-- Opening Marker --

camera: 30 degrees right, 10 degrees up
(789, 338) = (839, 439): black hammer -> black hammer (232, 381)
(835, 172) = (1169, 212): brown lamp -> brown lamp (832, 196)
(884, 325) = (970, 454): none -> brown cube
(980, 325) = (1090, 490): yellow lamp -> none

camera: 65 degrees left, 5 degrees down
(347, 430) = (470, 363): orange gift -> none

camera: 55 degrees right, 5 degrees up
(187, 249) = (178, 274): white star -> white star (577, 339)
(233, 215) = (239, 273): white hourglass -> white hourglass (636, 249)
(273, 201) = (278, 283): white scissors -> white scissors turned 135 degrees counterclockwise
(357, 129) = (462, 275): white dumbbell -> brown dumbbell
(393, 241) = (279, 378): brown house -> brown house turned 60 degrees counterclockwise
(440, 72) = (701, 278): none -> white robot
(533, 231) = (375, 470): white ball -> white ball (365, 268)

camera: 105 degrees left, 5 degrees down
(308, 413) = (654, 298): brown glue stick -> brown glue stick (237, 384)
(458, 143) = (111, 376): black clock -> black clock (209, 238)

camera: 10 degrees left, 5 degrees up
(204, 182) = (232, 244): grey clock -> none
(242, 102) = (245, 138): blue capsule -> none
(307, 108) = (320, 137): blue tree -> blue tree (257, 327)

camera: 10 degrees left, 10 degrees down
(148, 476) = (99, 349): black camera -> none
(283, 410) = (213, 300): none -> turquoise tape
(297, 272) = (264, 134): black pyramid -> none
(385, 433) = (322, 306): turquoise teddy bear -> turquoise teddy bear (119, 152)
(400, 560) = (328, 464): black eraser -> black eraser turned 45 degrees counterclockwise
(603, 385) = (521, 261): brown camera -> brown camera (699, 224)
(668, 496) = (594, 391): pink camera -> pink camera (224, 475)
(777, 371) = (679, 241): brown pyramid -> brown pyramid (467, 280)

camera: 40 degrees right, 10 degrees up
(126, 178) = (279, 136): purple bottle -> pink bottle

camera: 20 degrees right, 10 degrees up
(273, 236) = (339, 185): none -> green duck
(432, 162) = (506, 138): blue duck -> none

-- Closing Marker --

Generate a verbatim printout of all the entries.

camera: 30 degrees right, 10 degrees up
(789, 338) = (839, 439): black hammer -> black hammer (232, 381)
(835, 172) = (1169, 212): brown lamp -> brown lamp (832, 196)
(884, 325) = (970, 454): none -> brown cube
(980, 325) = (1090, 490): yellow lamp -> none

camera: 65 degrees left, 5 degrees down
(347, 430) = (470, 363): orange gift -> none

camera: 55 degrees right, 5 degrees up
(187, 249) = (178, 274): white star -> white star (577, 339)
(233, 215) = (239, 273): white hourglass -> white hourglass (636, 249)
(273, 201) = (278, 283): white scissors -> white scissors turned 135 degrees counterclockwise
(357, 129) = (462, 275): white dumbbell -> brown dumbbell
(393, 241) = (279, 378): brown house -> brown house turned 60 degrees counterclockwise
(440, 72) = (701, 278): none -> white robot
(533, 231) = (375, 470): white ball -> white ball (365, 268)

camera: 105 degrees left, 5 degrees down
(308, 413) = (654, 298): brown glue stick -> brown glue stick (237, 384)
(458, 143) = (111, 376): black clock -> black clock (209, 238)

camera: 10 degrees left, 5 degrees up
(204, 182) = (232, 244): grey clock -> none
(242, 102) = (245, 138): blue capsule -> none
(307, 108) = (320, 137): blue tree -> blue tree (257, 327)

camera: 10 degrees left, 10 degrees down
(148, 476) = (99, 349): black camera -> none
(283, 410) = (213, 300): none -> turquoise tape
(297, 272) = (264, 134): black pyramid -> none
(385, 433) = (322, 306): turquoise teddy bear -> turquoise teddy bear (119, 152)
(400, 560) = (328, 464): black eraser -> black eraser turned 45 degrees counterclockwise
(603, 385) = (521, 261): brown camera -> brown camera (699, 224)
(668, 496) = (594, 391): pink camera -> pink camera (224, 475)
(777, 371) = (679, 241): brown pyramid -> brown pyramid (467, 280)

camera: 40 degrees right, 10 degrees up
(126, 178) = (279, 136): purple bottle -> pink bottle

camera: 20 degrees right, 10 degrees up
(273, 236) = (339, 185): none -> green duck
(432, 162) = (506, 138): blue duck -> none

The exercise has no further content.